[Stored data entries]
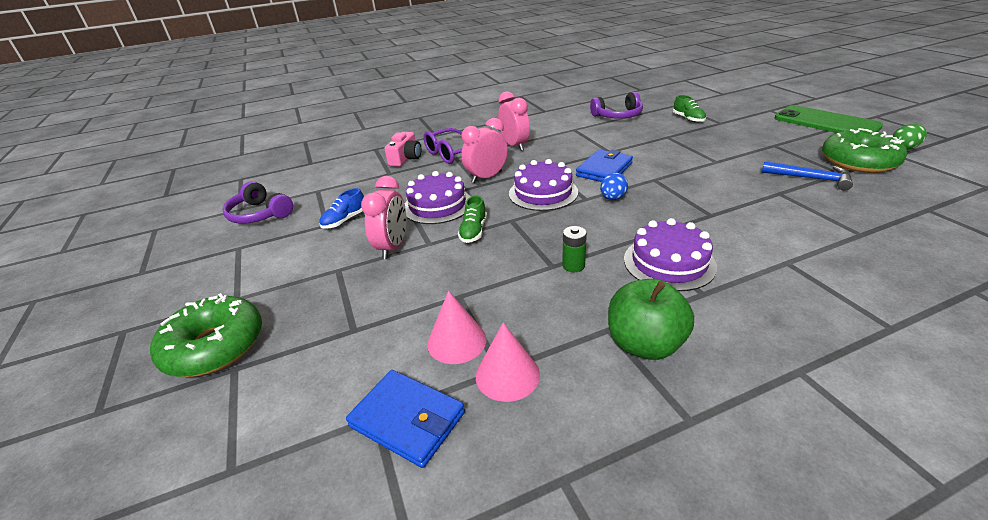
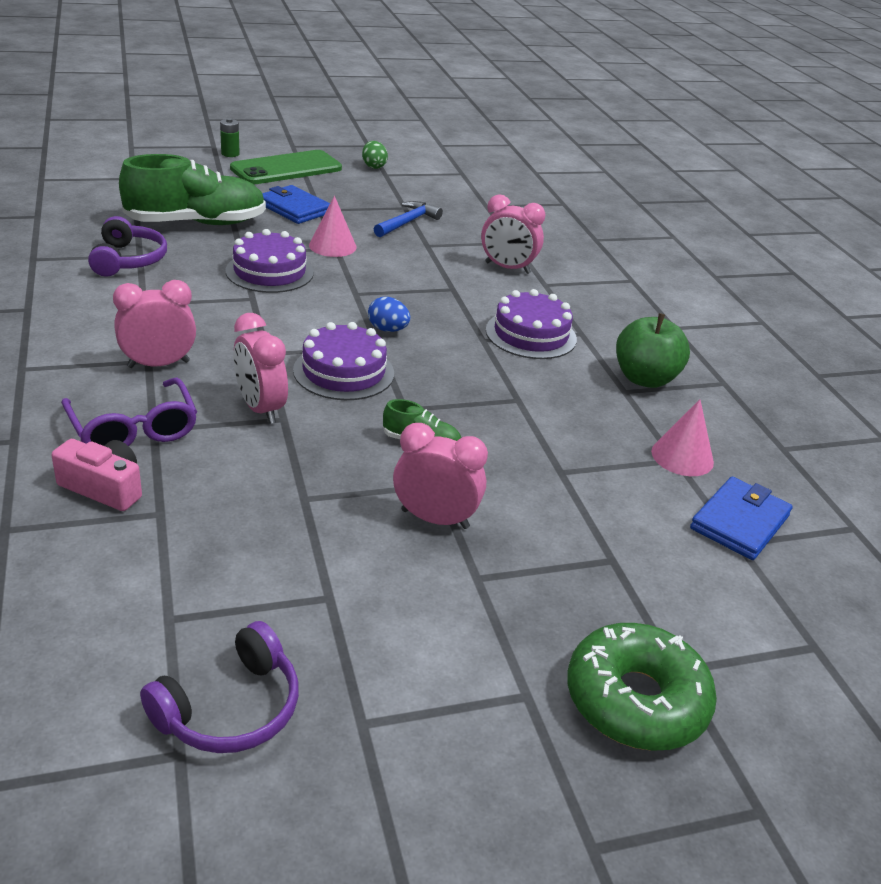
camera: 90 degrees left, 0 degrees up
(344, 220) = (325, 573): blue shoe -> none
(437, 205) = (327, 466): purple cake -> purple cake (269, 272)
(456, 341) = (636, 481): pink cone -> pink cone (332, 246)
(573, 266) = (521, 386): green battery -> green battery (230, 154)
(604, 169) = (306, 315): blue wallet -> blue wallet (294, 208)
(688, 119) = (196, 223): green shoe -> green shoe, size x2.29
(792, 237) = (507, 268): none -> pink clock
(858, 161) = (387, 192): green donut -> none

# [Activity]
Report, using only a number, how many lines above hold the word "shoe".

# [Answer to the exercise]
2